__GIVEN RECORDS__.
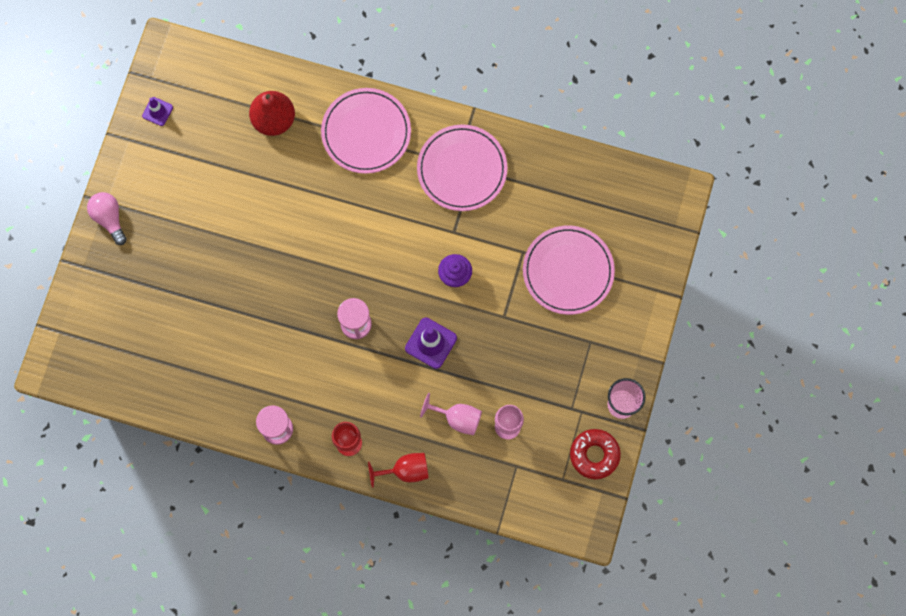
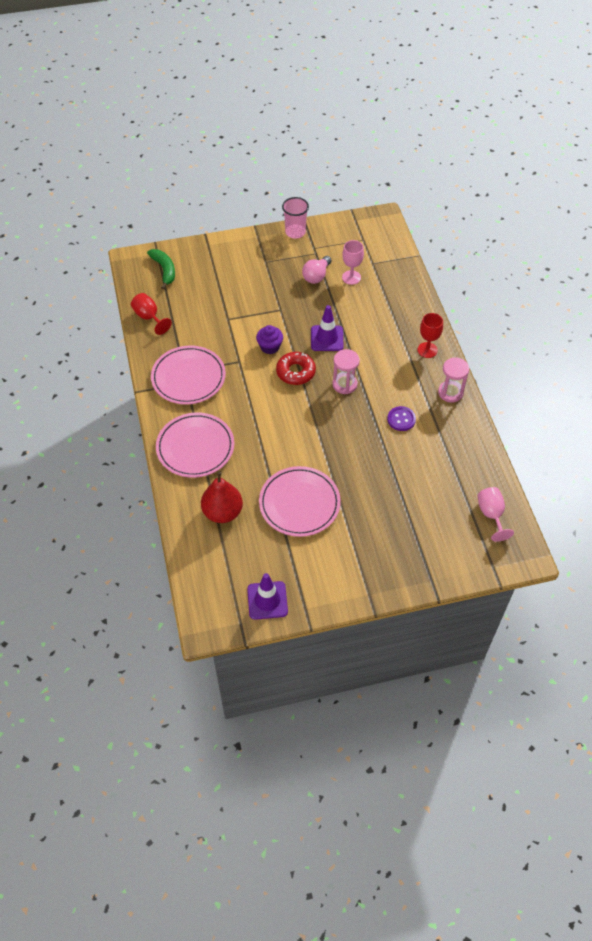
camera: 120 degrees left, 20 degrees down
pink light bulb [87,192,127,245] -> pink light bulb moved to [302,256,332,284]
purple traffic cone [142,97,173,126] -> purple traffic cone [247,573,288,620], size x1.62
red goblet [368,453,429,488] -> red goblet moved to [131,293,172,335]
pink goblet [420,393,482,435] -> pink goblet moved to [477,487,514,542]
pink plate [523,225,615,315] -> pink plate moved to [259,466,341,537]
red donut [570,429,621,479] -> red donut moved to [276,352,316,385]
none -> green banana [147,249,175,289]
none -> purple button [387,406,416,431]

__THE TASK__. Repeat the lines above, from the one containing "purple traffic cone [142,97,173,126]" to the final line, word for word and with nothing else.

__COMPLETED EXERCISE__.
purple traffic cone [142,97,173,126] -> purple traffic cone [247,573,288,620], size x1.62
red goblet [368,453,429,488] -> red goblet moved to [131,293,172,335]
pink goblet [420,393,482,435] -> pink goblet moved to [477,487,514,542]
pink plate [523,225,615,315] -> pink plate moved to [259,466,341,537]
red donut [570,429,621,479] -> red donut moved to [276,352,316,385]
none -> green banana [147,249,175,289]
none -> purple button [387,406,416,431]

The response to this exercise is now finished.